What this task involves: Each record must come back unchanged in your answer, stripped of its images.

··· Task input ···

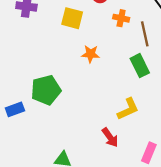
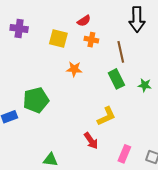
orange cross: (121, 18) -> (91, 40), moved

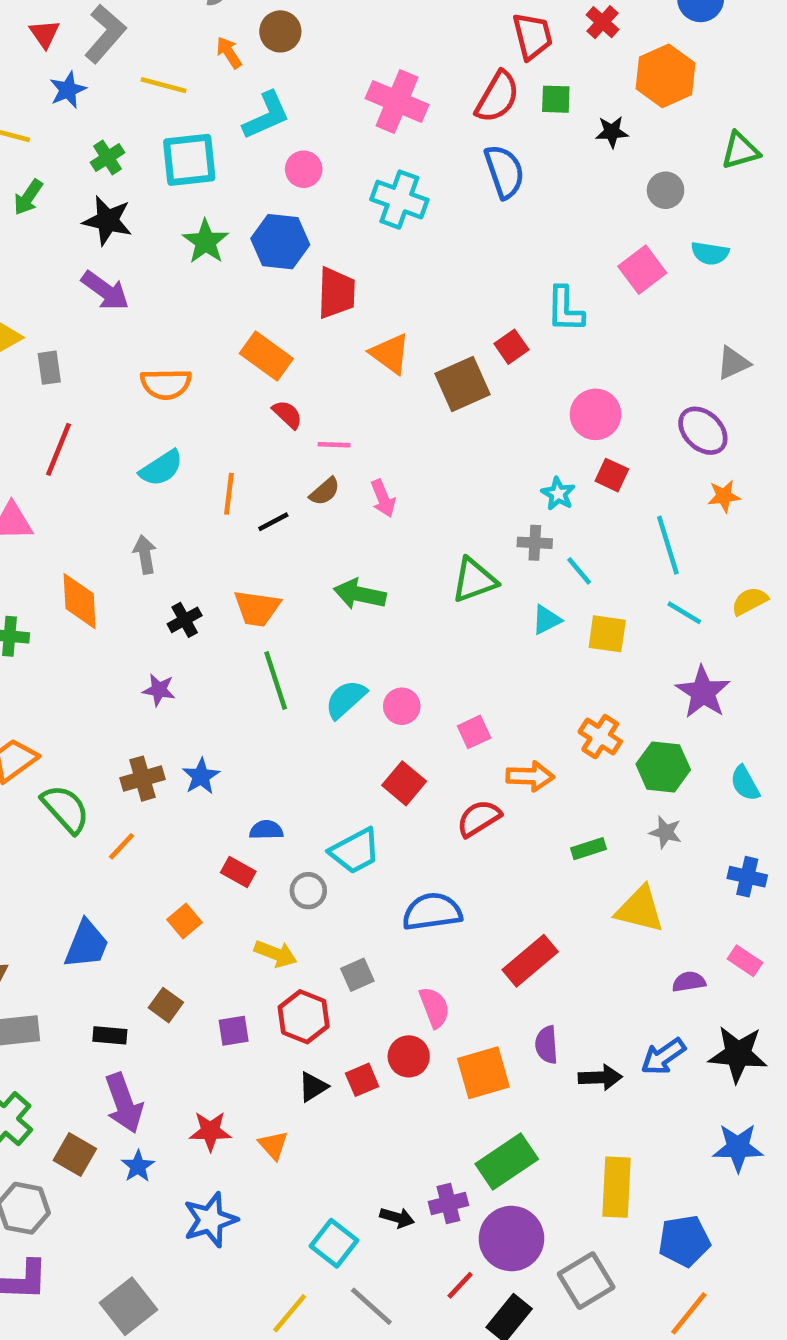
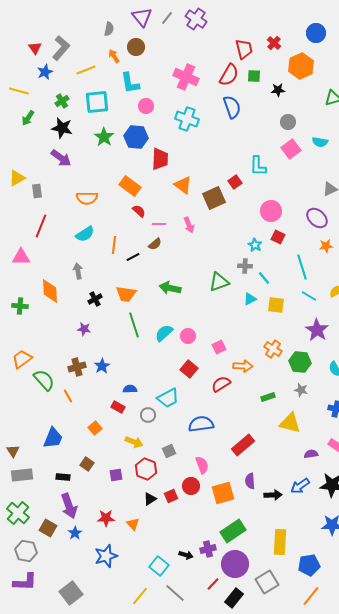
yellow line: (164, 85) -> (86, 70), turned -36
cyan L-shape: (266, 116) -> (130, 83), turned 105
gray circle: (666, 190) -> (288, 122), moved
pink arrow: (383, 498) -> (189, 225), moved
orange line: (122, 846) -> (68, 396), turned -72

···

Finished task:
orange cross: (121, 18) -> (91, 40), moved

yellow line: (164, 85) -> (86, 70), turned -36
cyan L-shape: (266, 116) -> (130, 83), turned 105
gray circle: (666, 190) -> (288, 122), moved
pink arrow: (383, 498) -> (189, 225), moved
orange line: (122, 846) -> (68, 396), turned -72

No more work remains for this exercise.